Material shown Block Start
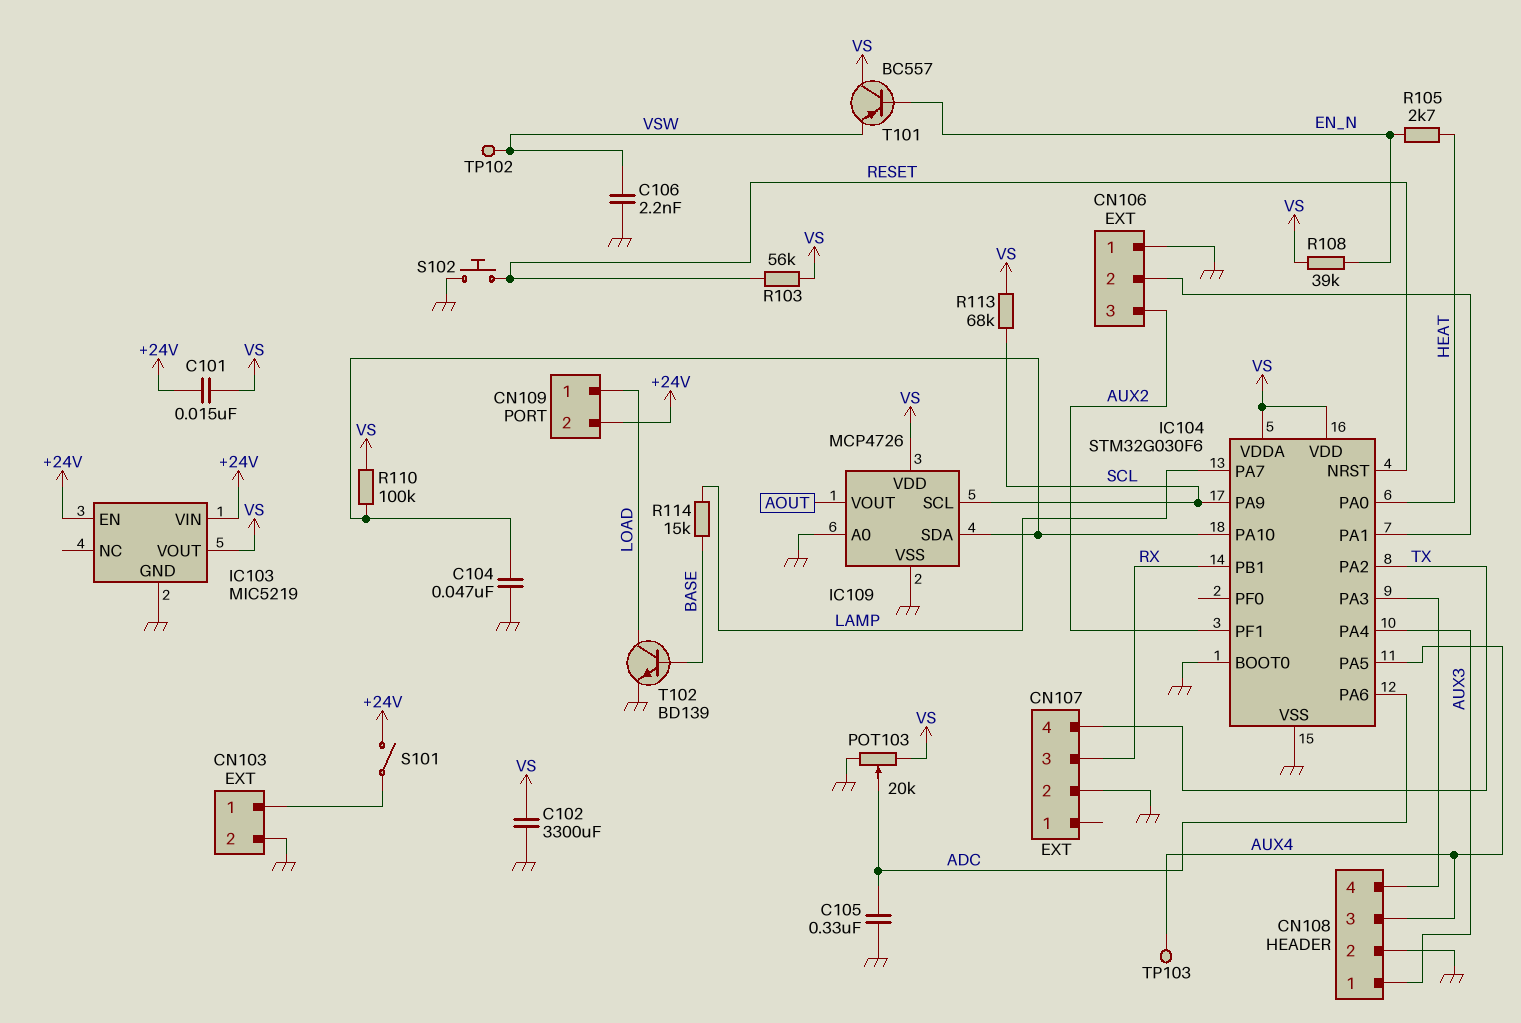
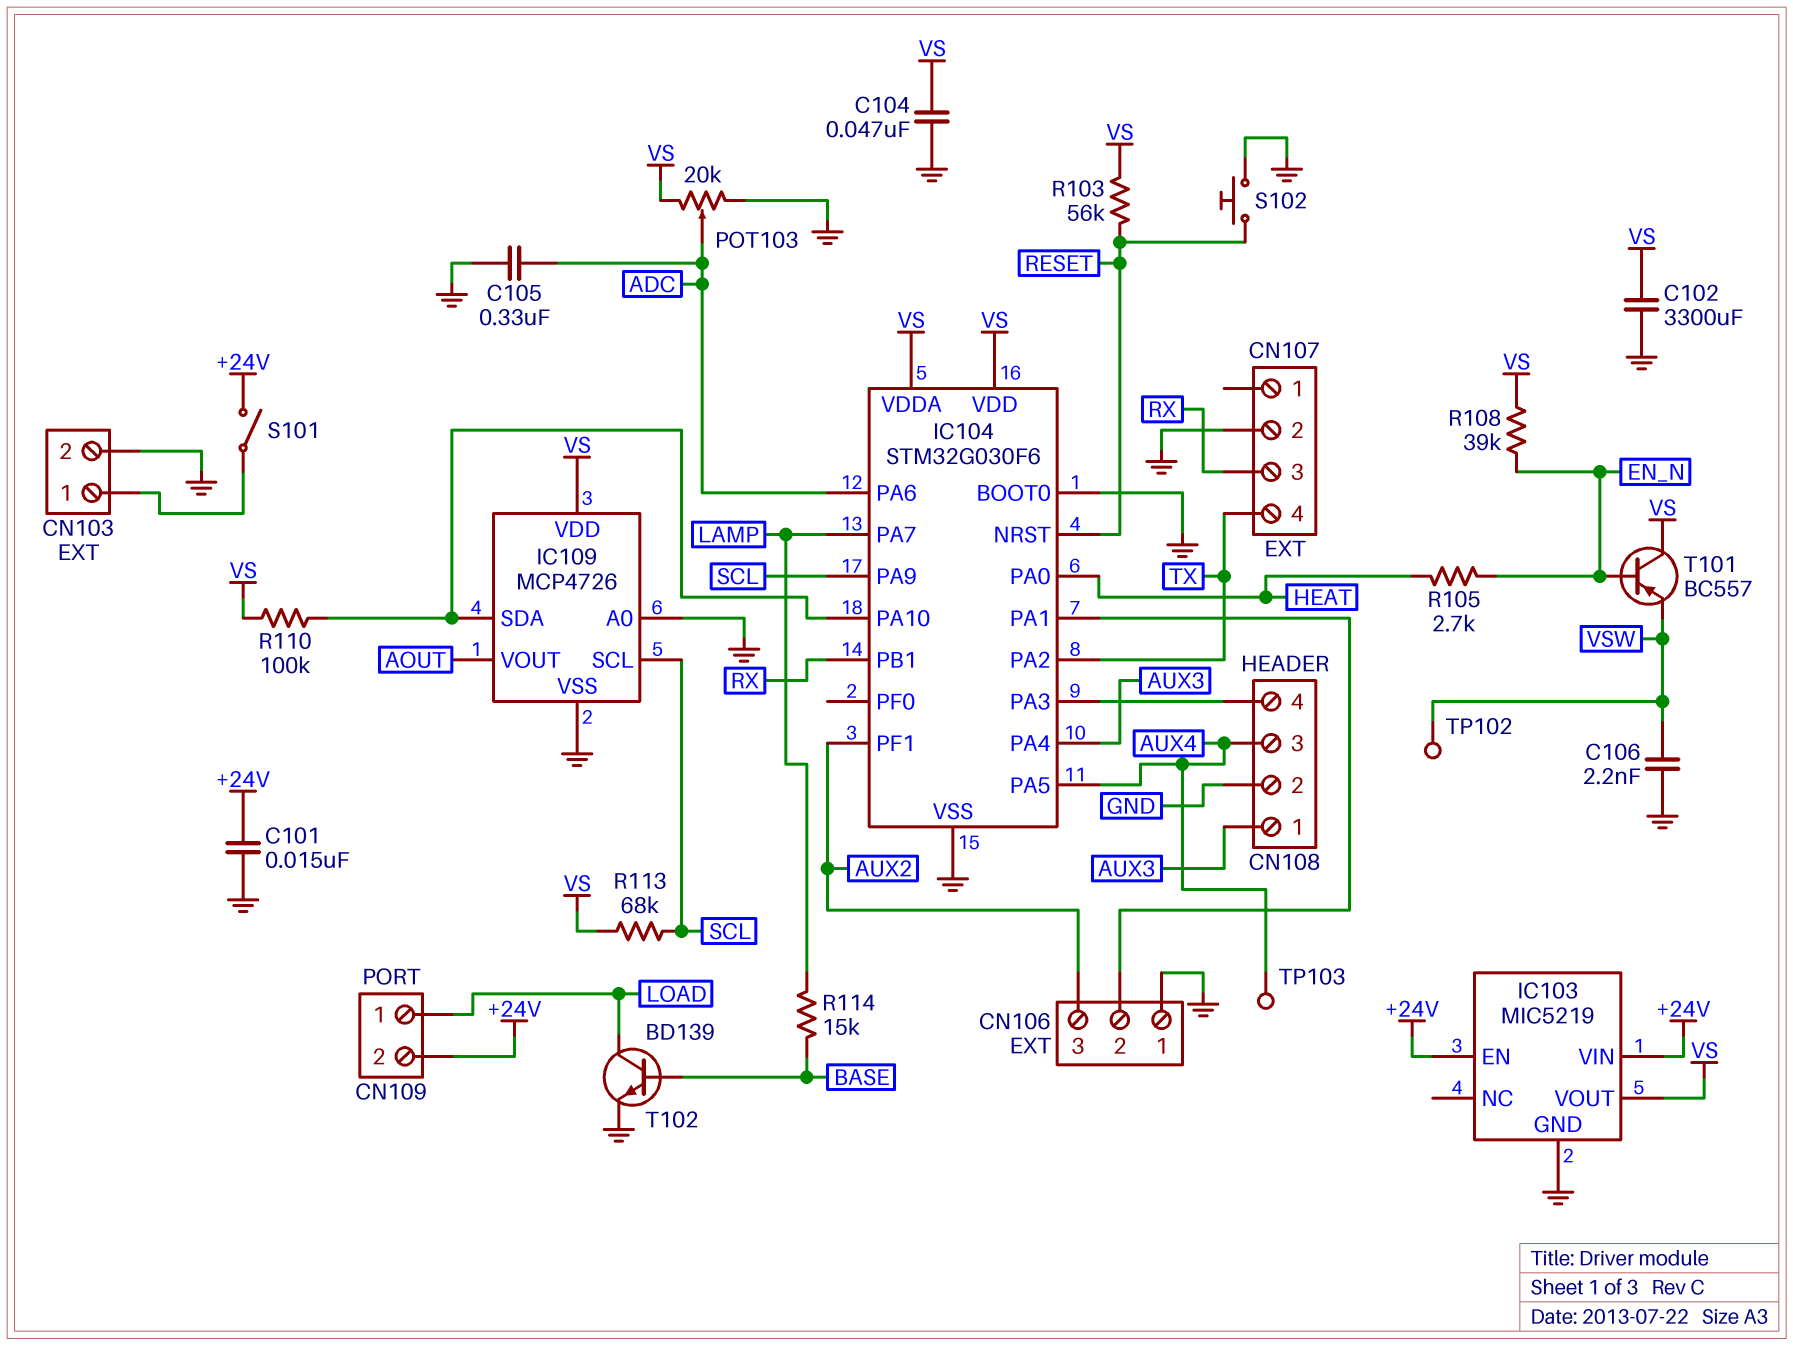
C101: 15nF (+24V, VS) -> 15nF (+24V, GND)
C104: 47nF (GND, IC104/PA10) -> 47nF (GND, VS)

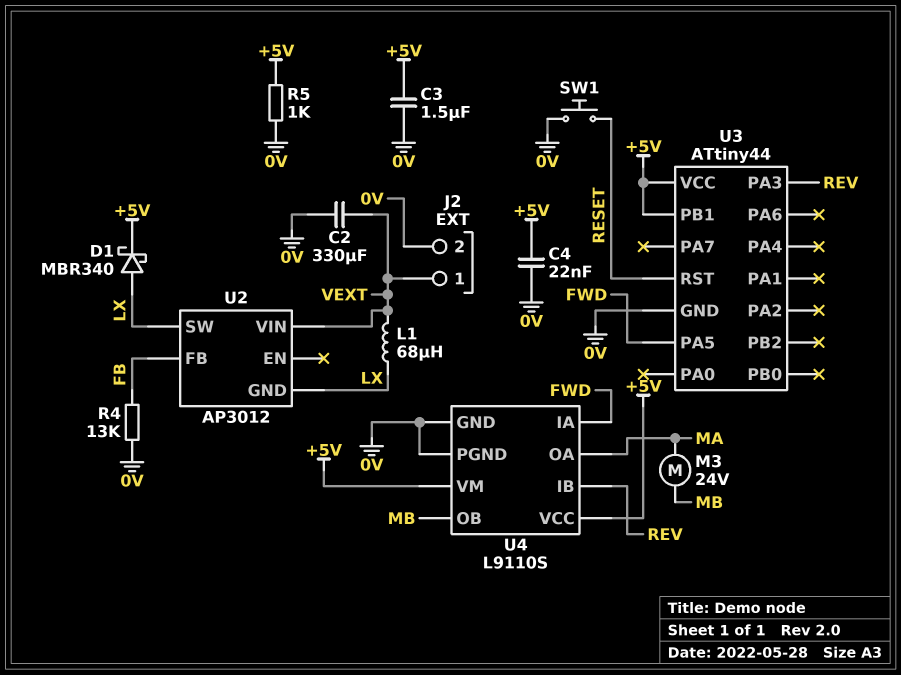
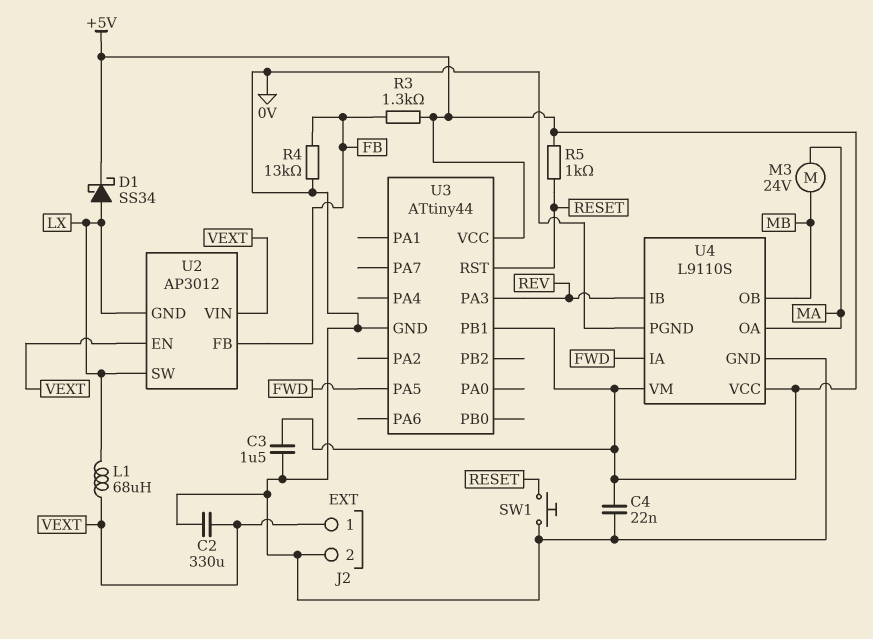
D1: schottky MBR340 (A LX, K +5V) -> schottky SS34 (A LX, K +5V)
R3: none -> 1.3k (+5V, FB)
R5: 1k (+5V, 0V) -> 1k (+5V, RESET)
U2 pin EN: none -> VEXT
Material shown Block End
Task item: Every line from the line containing "D1: schottky MBR340" to the last line of the material above must be repeated exactly, and no other line.

Solution below:
D1: schottky MBR340 (A LX, K +5V) -> schottky SS34 (A LX, K +5V)
R3: none -> 1.3k (+5V, FB)
R5: 1k (+5V, 0V) -> 1k (+5V, RESET)
U2 pin EN: none -> VEXT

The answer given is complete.